• [Assigned task] Some lines of the records below include the word "minus". Report how many, and write nothing besides the number.

^^^^

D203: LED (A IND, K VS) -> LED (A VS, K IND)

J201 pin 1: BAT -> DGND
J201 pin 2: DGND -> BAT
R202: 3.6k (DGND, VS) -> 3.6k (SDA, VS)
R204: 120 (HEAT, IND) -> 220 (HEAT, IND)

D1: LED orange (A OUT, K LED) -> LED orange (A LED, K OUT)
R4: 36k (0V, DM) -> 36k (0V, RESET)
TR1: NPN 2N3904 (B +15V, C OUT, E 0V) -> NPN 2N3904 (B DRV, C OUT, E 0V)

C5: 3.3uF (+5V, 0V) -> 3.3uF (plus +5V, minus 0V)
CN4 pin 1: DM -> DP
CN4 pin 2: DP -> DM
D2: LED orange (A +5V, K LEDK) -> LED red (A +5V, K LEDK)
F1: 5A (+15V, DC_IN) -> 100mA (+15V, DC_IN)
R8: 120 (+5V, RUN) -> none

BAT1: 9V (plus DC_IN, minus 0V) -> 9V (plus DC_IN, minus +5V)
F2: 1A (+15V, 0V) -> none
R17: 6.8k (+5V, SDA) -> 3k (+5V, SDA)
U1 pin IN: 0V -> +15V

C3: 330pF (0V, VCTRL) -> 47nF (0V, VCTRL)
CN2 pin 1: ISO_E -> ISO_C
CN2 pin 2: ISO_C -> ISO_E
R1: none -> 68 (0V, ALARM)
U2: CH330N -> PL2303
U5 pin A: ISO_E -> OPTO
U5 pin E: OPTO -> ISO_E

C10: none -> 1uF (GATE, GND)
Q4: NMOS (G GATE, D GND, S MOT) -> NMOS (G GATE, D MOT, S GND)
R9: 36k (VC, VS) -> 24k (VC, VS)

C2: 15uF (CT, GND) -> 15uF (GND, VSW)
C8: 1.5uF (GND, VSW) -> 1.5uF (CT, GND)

^^^^

• [Task output] 2